═════ RECORDS FOR THE TASK

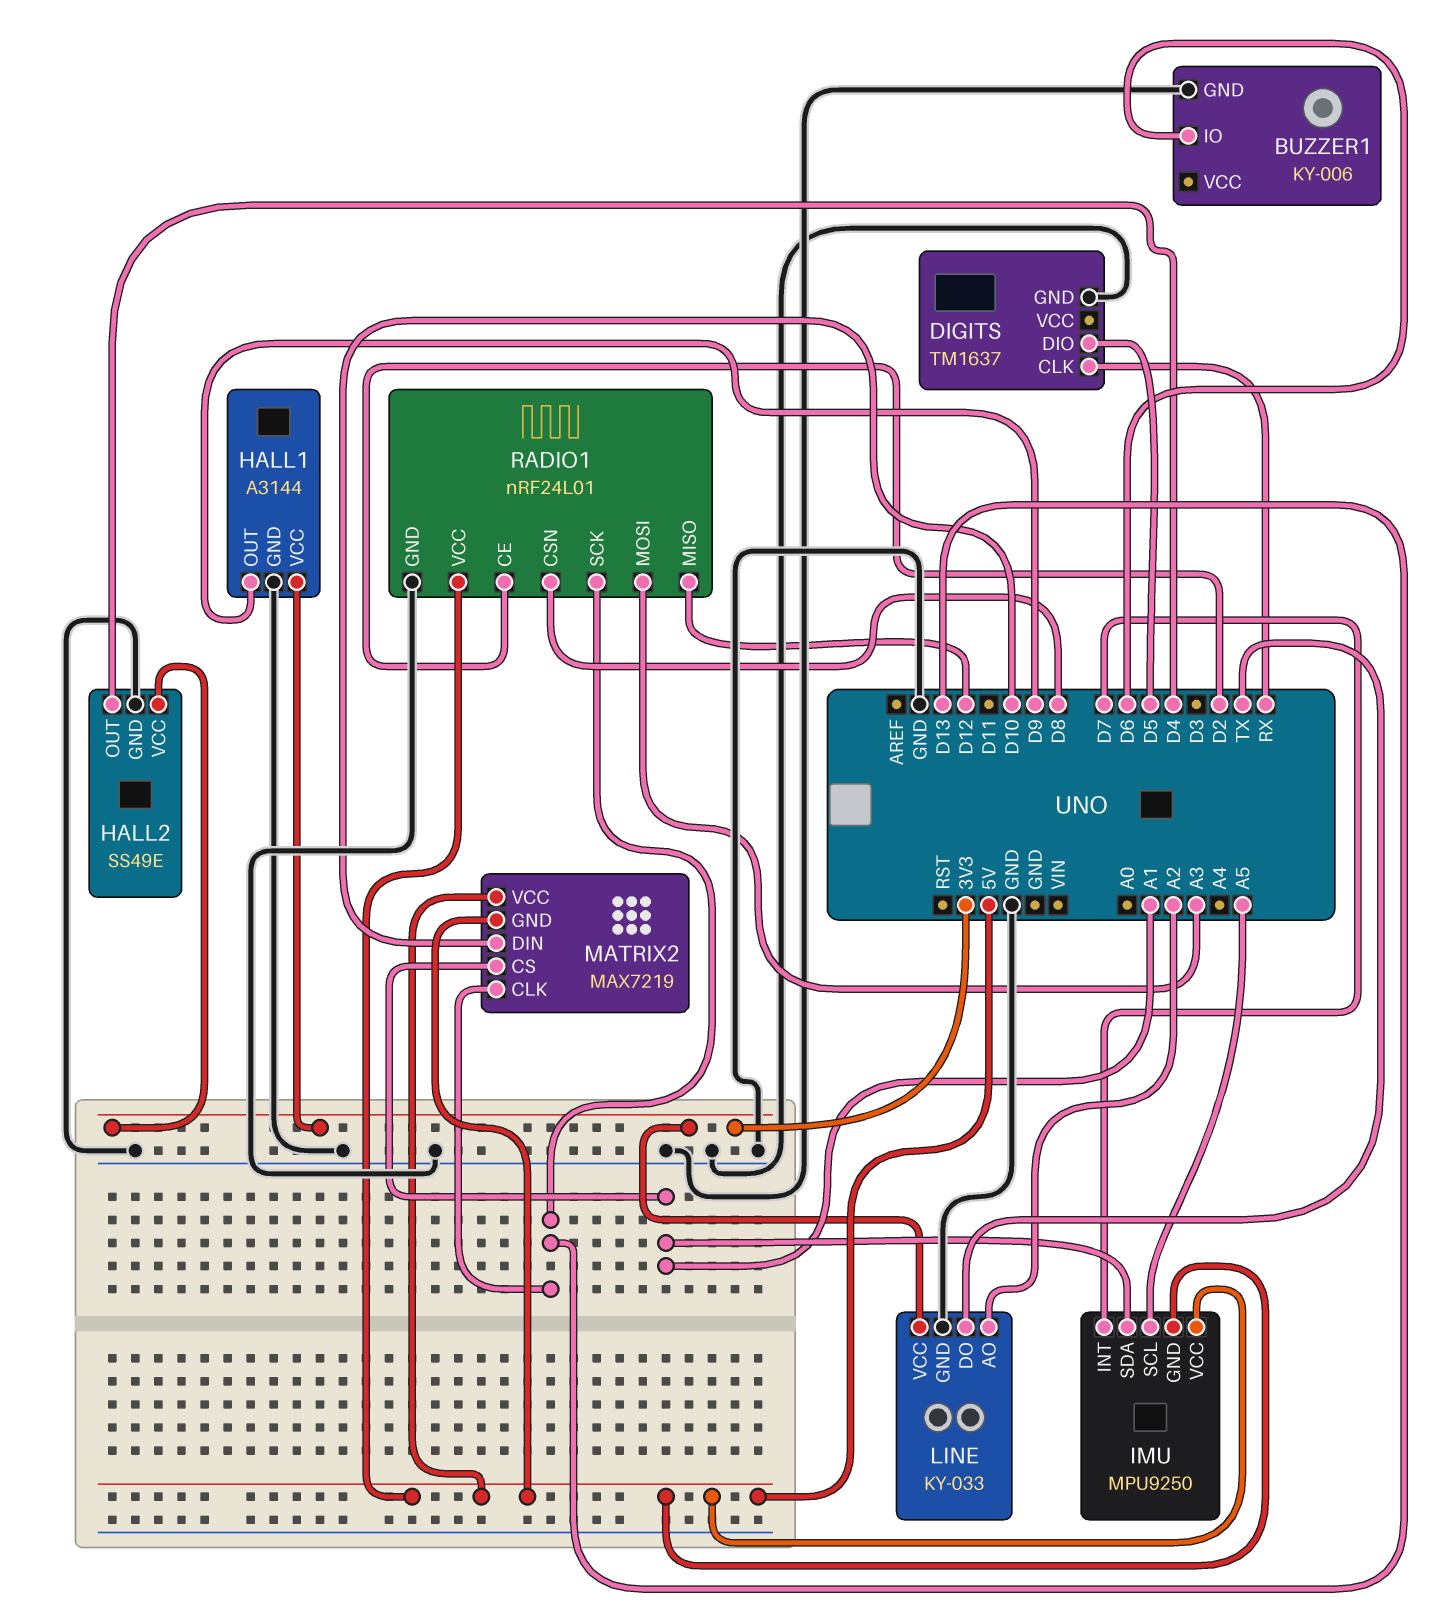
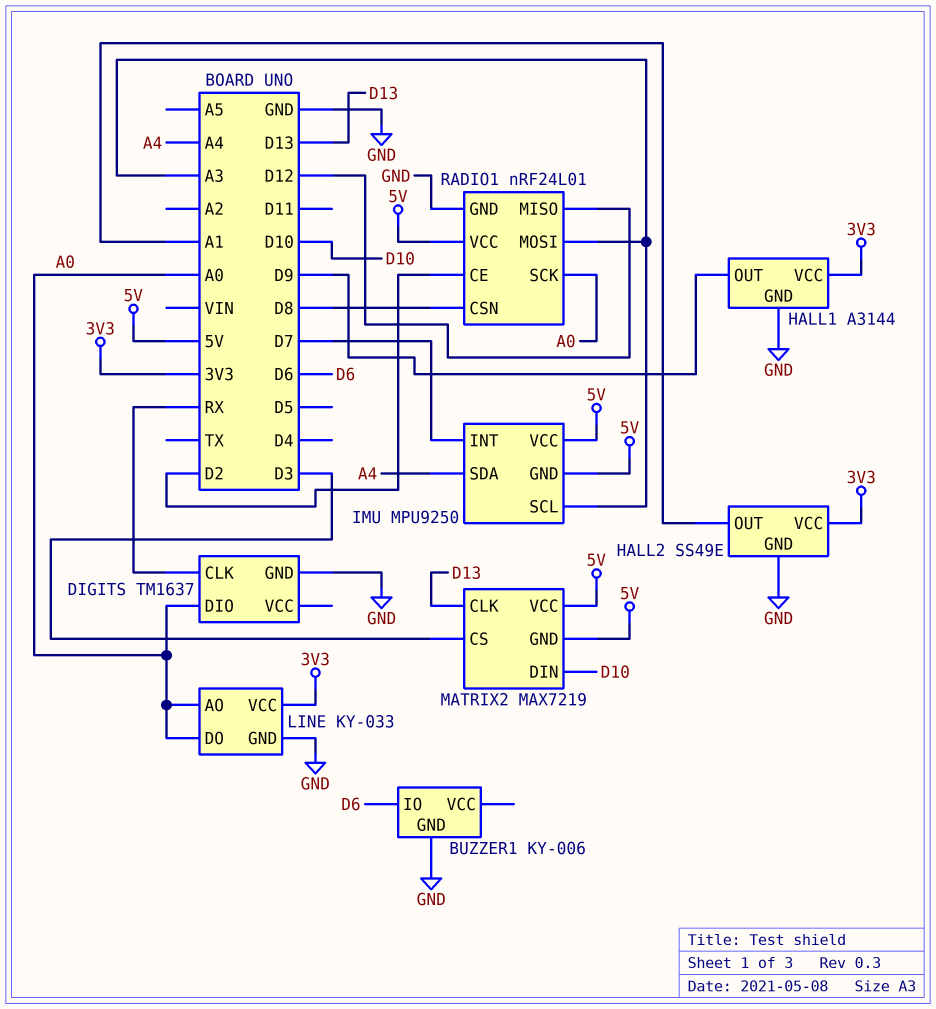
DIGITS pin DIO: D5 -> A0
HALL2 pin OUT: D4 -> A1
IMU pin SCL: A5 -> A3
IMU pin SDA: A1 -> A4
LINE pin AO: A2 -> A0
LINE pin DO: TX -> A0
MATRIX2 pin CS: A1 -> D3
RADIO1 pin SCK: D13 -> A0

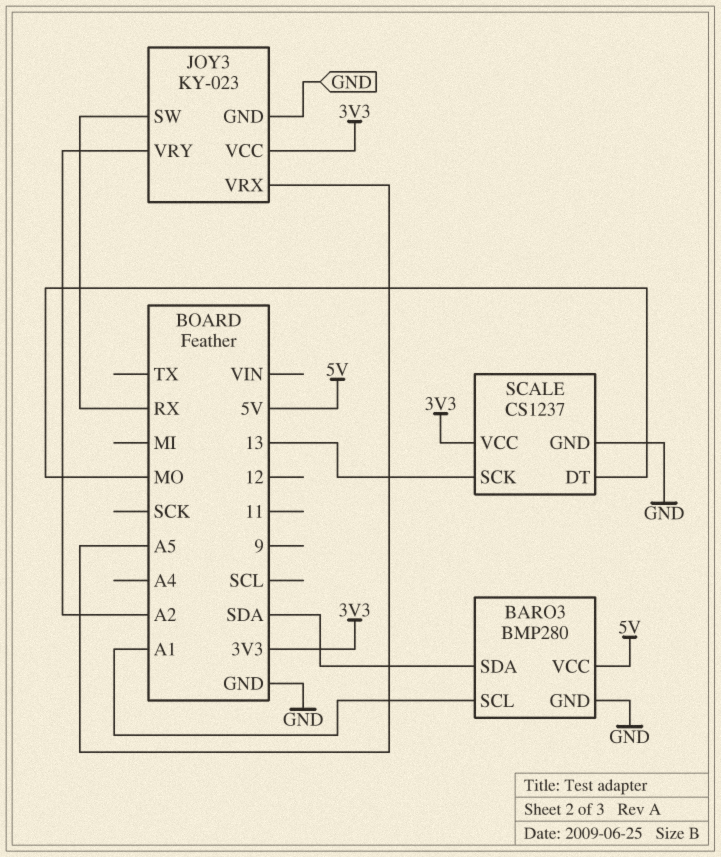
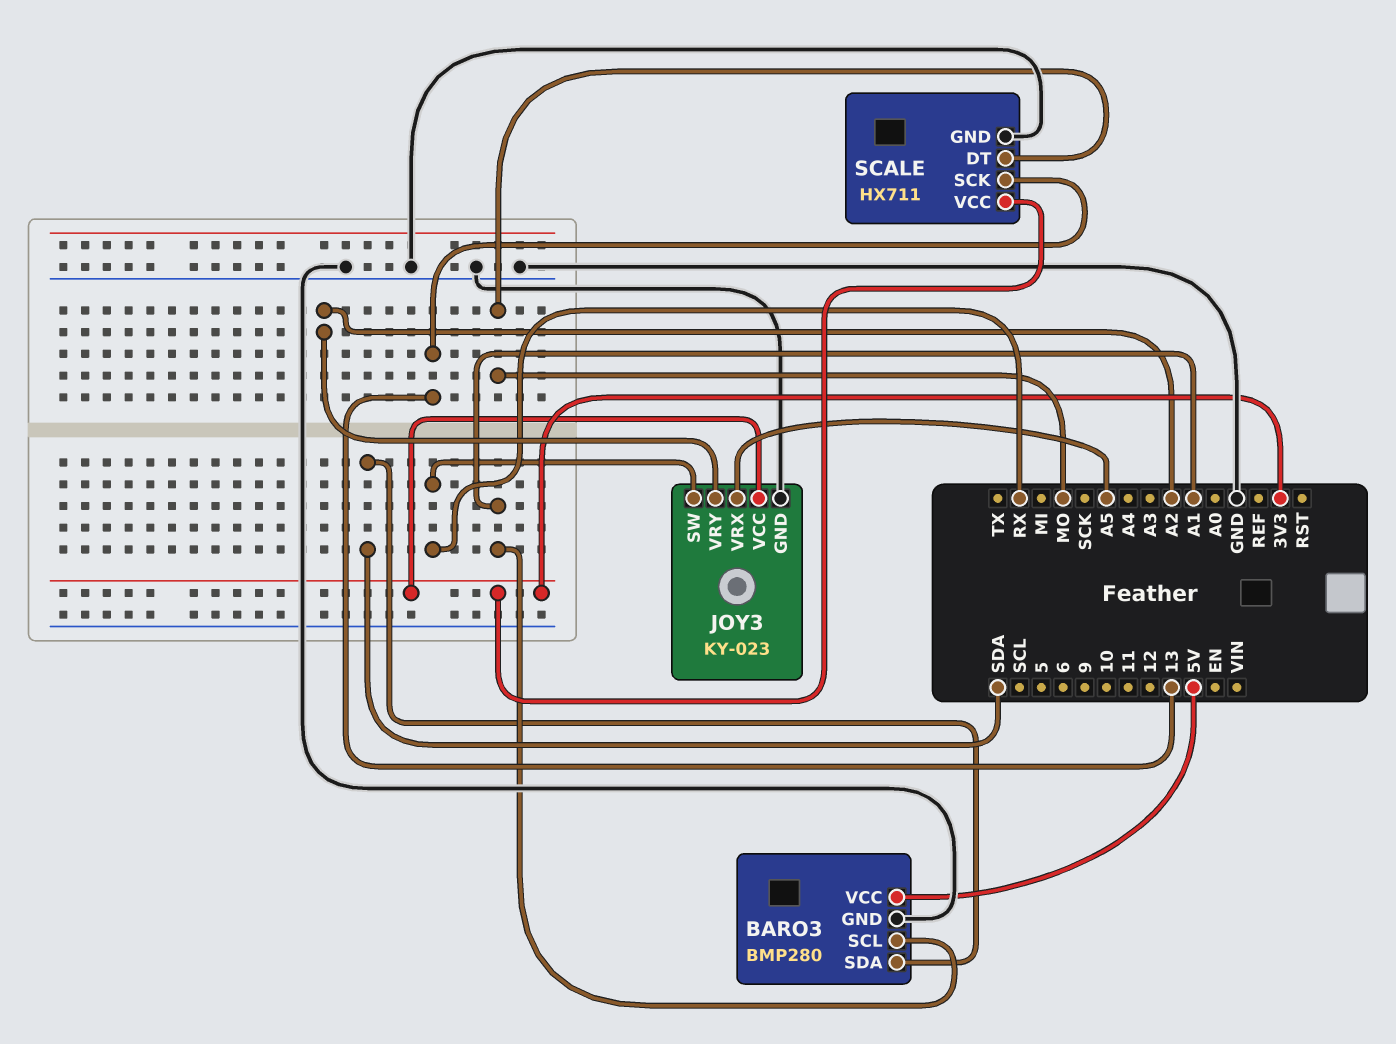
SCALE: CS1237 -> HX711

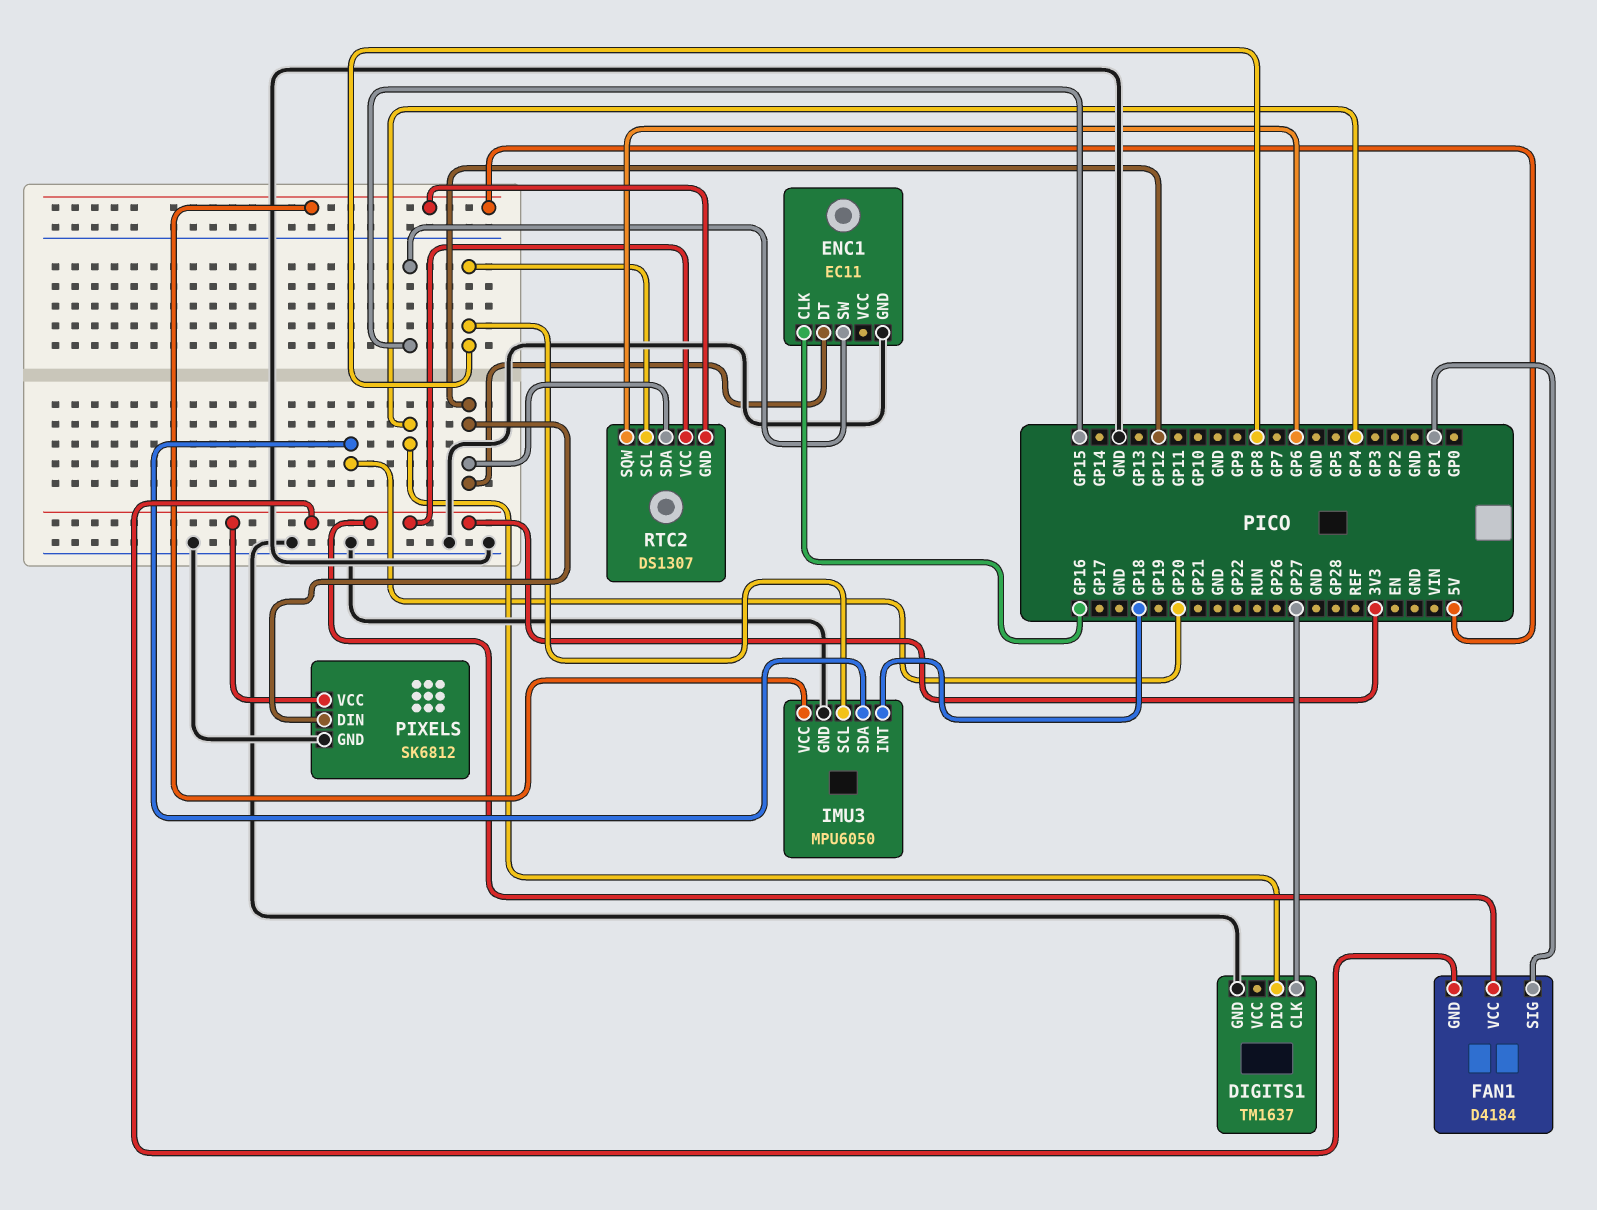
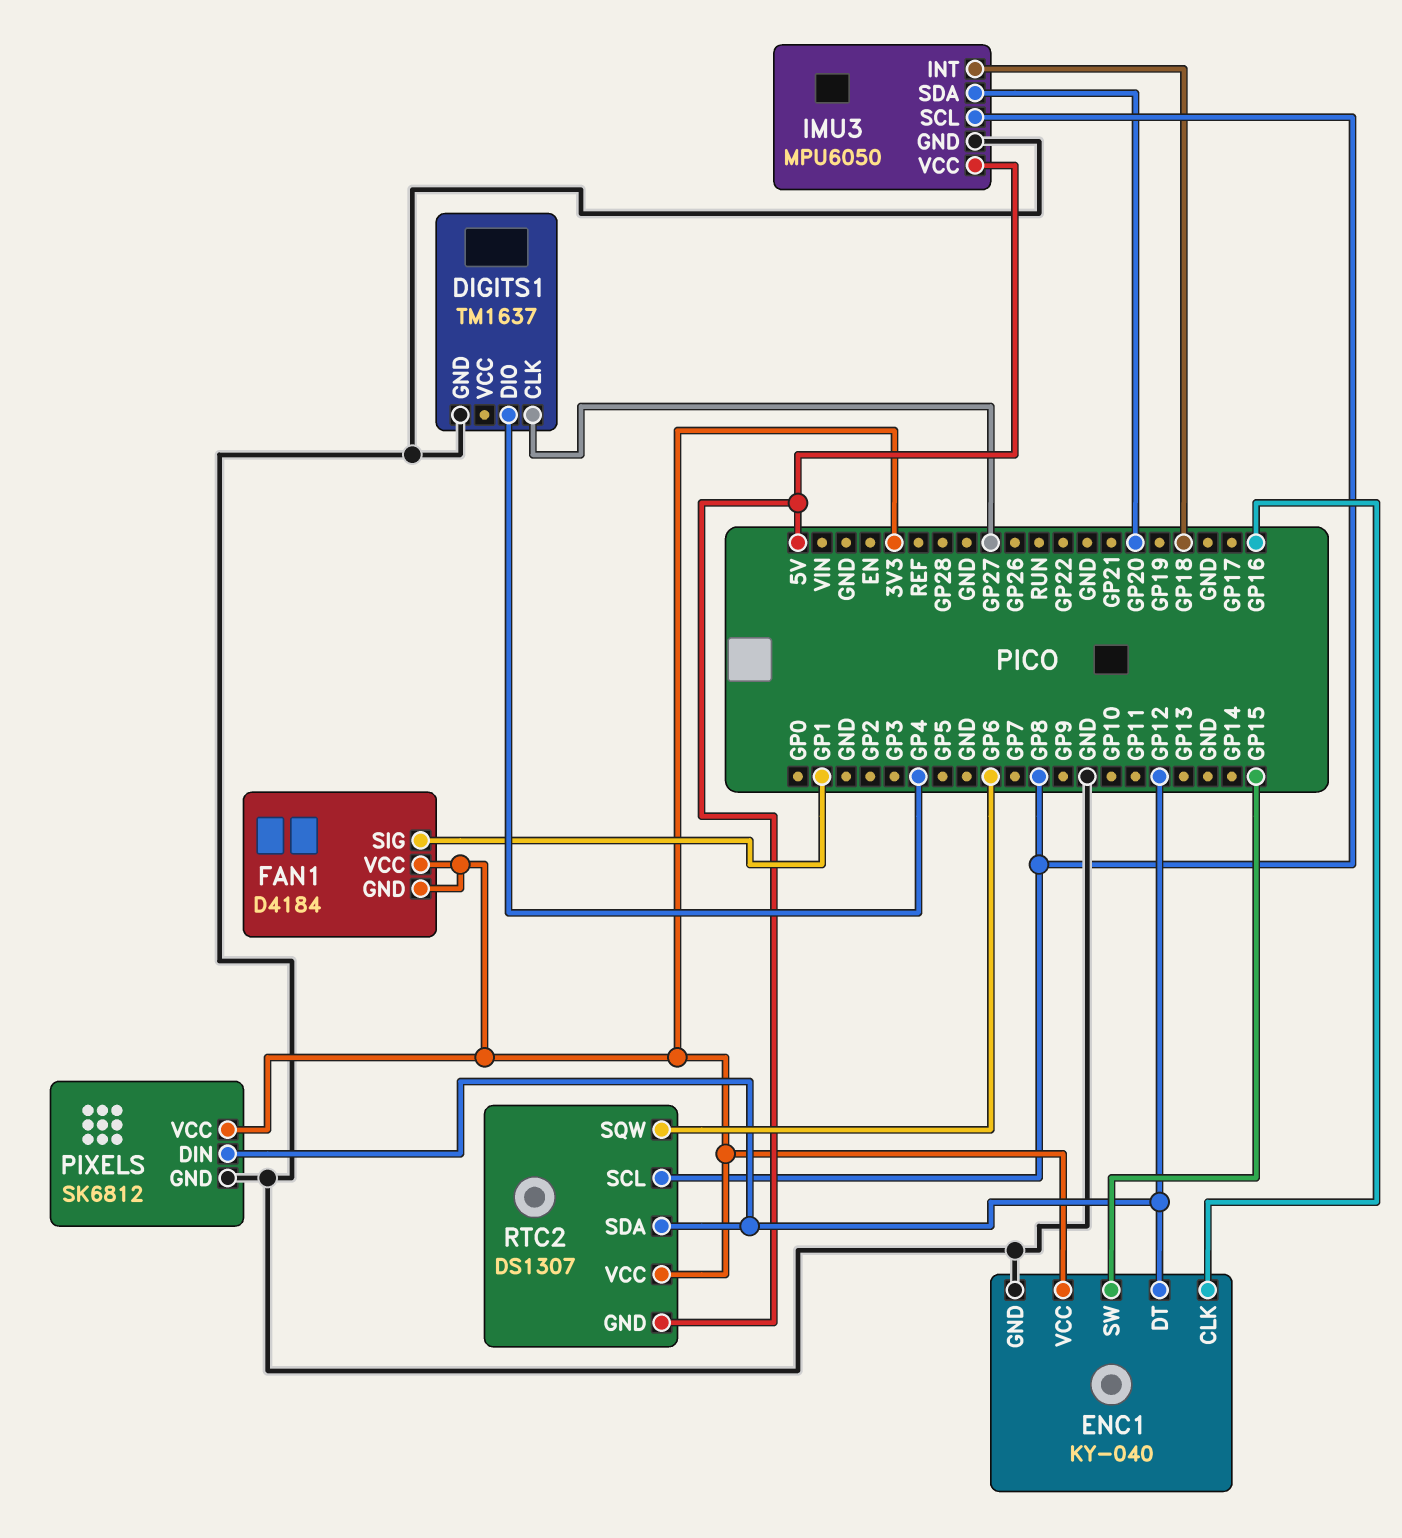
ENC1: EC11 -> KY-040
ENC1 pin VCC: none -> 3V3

══════════

◆ WHAT THE EXERCISE ASKS: Could you set down every record above exactly as written, leaving out the pictures?

◆ OUTPUT OF THE TASK:
DIGITS pin DIO: D5 -> A0
HALL2 pin OUT: D4 -> A1
IMU pin SCL: A5 -> A3
IMU pin SDA: A1 -> A4
LINE pin AO: A2 -> A0
LINE pin DO: TX -> A0
MATRIX2 pin CS: A1 -> D3
RADIO1 pin SCK: D13 -> A0

SCALE: CS1237 -> HX711

ENC1: EC11 -> KY-040
ENC1 pin VCC: none -> 3V3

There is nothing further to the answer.